■ Exercise requirements ■
Check every line of the data below for "dumbbell". Copy each one that has it.

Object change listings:
*****

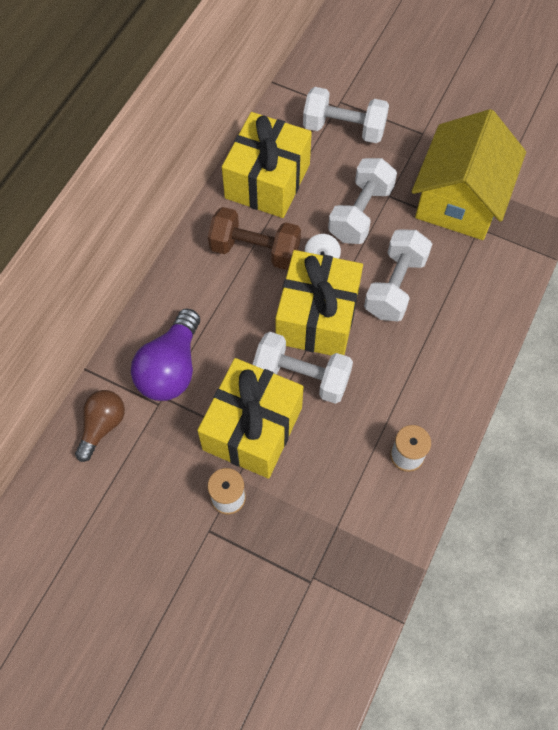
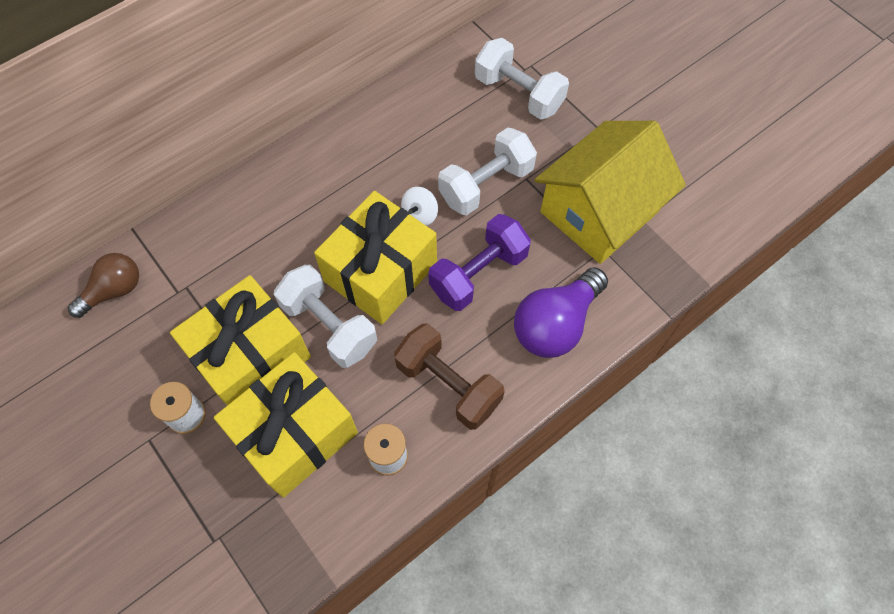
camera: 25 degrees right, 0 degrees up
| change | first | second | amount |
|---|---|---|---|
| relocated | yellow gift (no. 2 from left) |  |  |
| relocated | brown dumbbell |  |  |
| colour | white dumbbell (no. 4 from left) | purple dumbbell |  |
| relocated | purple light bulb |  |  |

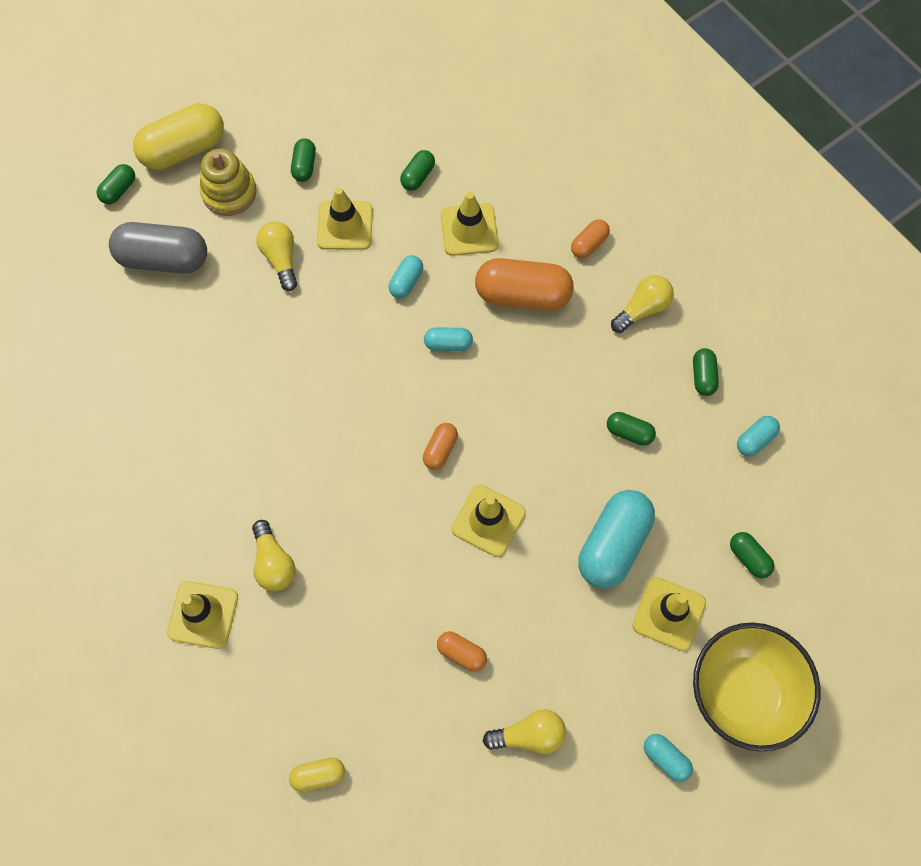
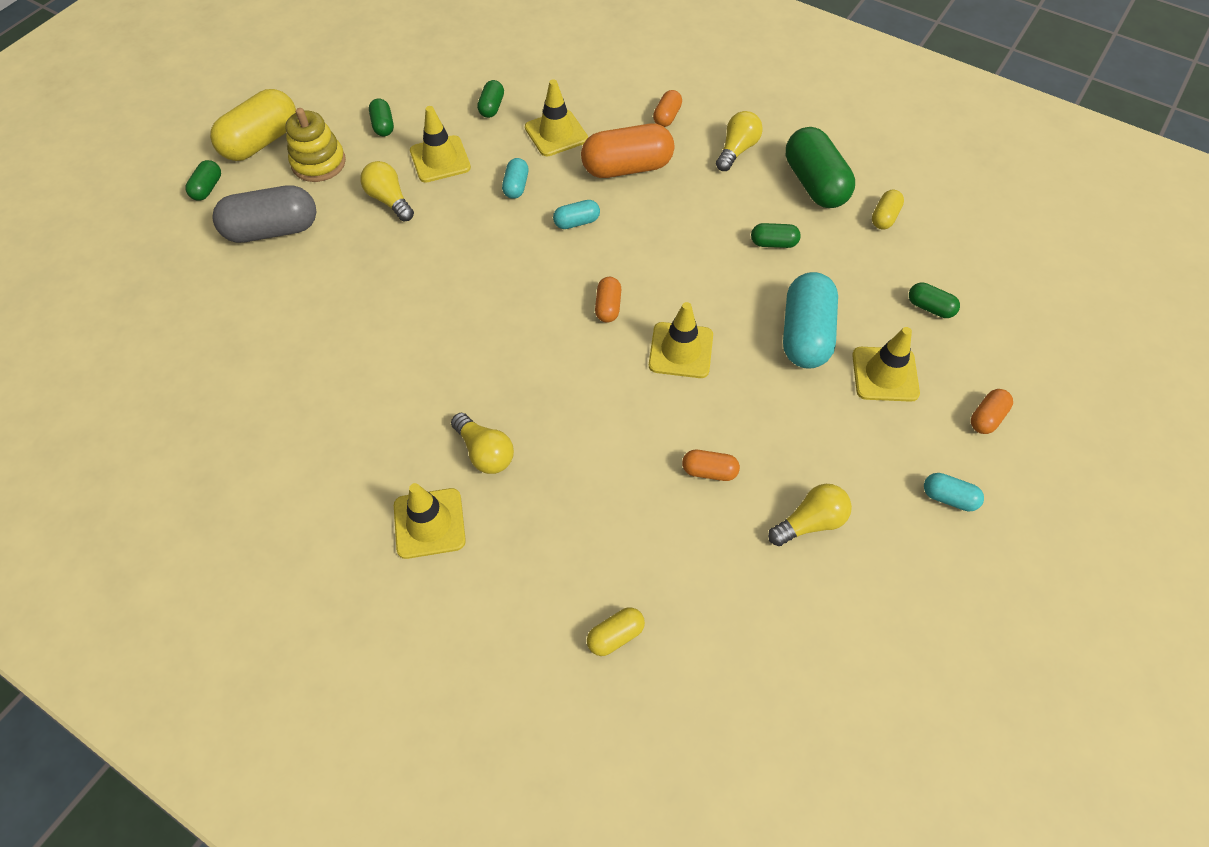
camera: 20 degrees left, 10 degrees down
| change | first | second | amount |
|---|---|---|---|
| size | green capsule (no. 5 from left) |  | x2.03 |
| colour | turquoise capsule (no. 5 from left) | yellow capsule (no. 3 from left) |  |
| exchanged | yellow bowl | orange capsule (no. 5 from left) |  |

*****

■ Answer to this exercise ■
| relocated | brown dumbbell |  |  |
| colour | white dumbbell (no. 4 from left) | purple dumbbell |  |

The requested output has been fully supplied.